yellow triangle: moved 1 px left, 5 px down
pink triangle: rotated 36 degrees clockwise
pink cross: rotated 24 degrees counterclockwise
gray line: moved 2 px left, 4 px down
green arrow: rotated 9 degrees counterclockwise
:::::
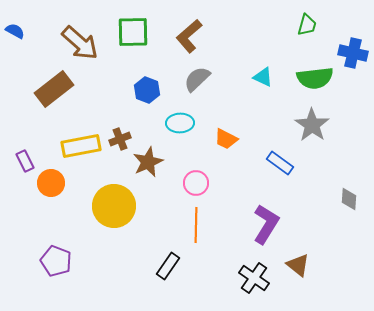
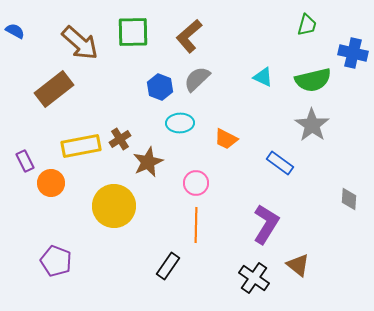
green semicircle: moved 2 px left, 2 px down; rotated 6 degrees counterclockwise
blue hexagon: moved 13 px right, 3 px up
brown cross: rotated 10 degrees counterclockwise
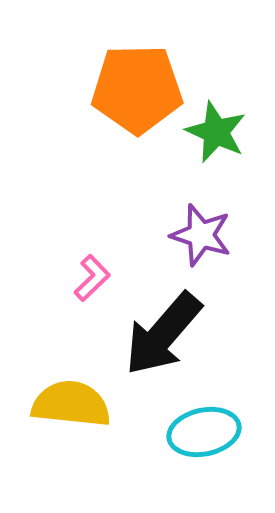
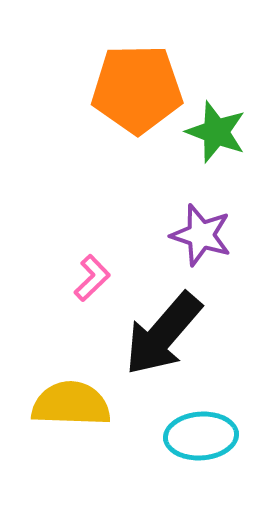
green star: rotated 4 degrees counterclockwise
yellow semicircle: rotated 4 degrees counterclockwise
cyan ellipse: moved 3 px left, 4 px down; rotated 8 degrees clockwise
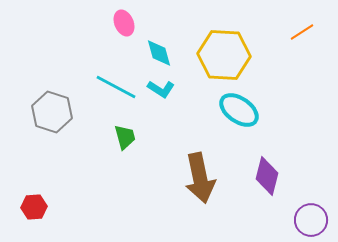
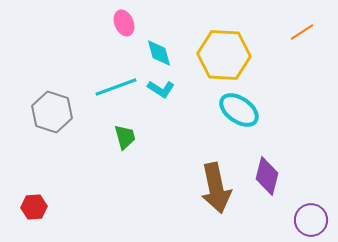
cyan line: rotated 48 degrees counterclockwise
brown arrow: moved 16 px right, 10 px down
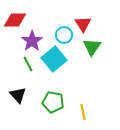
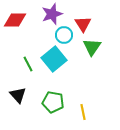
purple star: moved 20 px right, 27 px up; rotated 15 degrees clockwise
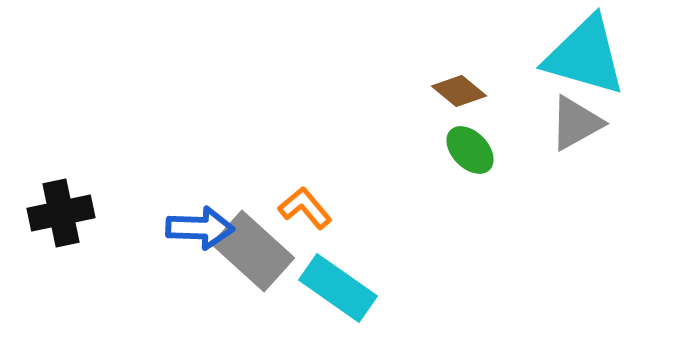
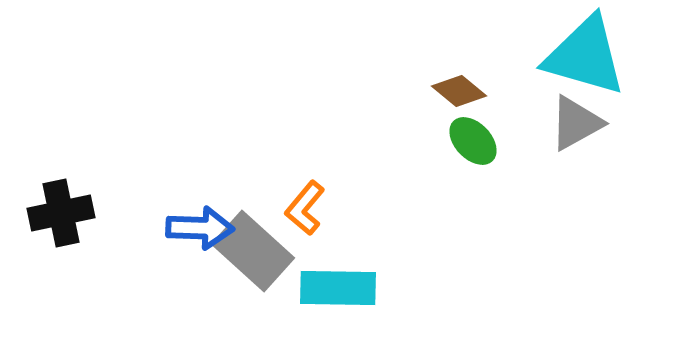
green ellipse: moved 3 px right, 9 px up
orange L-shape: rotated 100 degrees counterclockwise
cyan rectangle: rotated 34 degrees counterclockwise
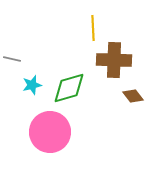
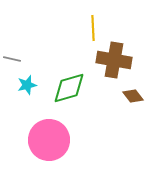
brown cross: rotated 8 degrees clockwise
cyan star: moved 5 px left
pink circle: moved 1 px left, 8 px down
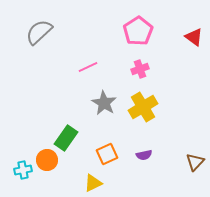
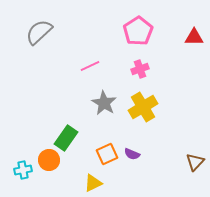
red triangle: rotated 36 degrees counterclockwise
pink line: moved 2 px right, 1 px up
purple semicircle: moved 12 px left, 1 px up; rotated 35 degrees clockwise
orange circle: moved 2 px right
:::::
== WHAT YOU ARE ASKED TO DO ==
The expected answer is an exact copy of the lines above, beginning at the line with "pink line: moved 2 px right, 1 px up" and ending at the line with "orange circle: moved 2 px right", with both ends in.

== WRITTEN SOLUTION ==
pink line: moved 2 px right, 1 px up
purple semicircle: moved 12 px left, 1 px up; rotated 35 degrees clockwise
orange circle: moved 2 px right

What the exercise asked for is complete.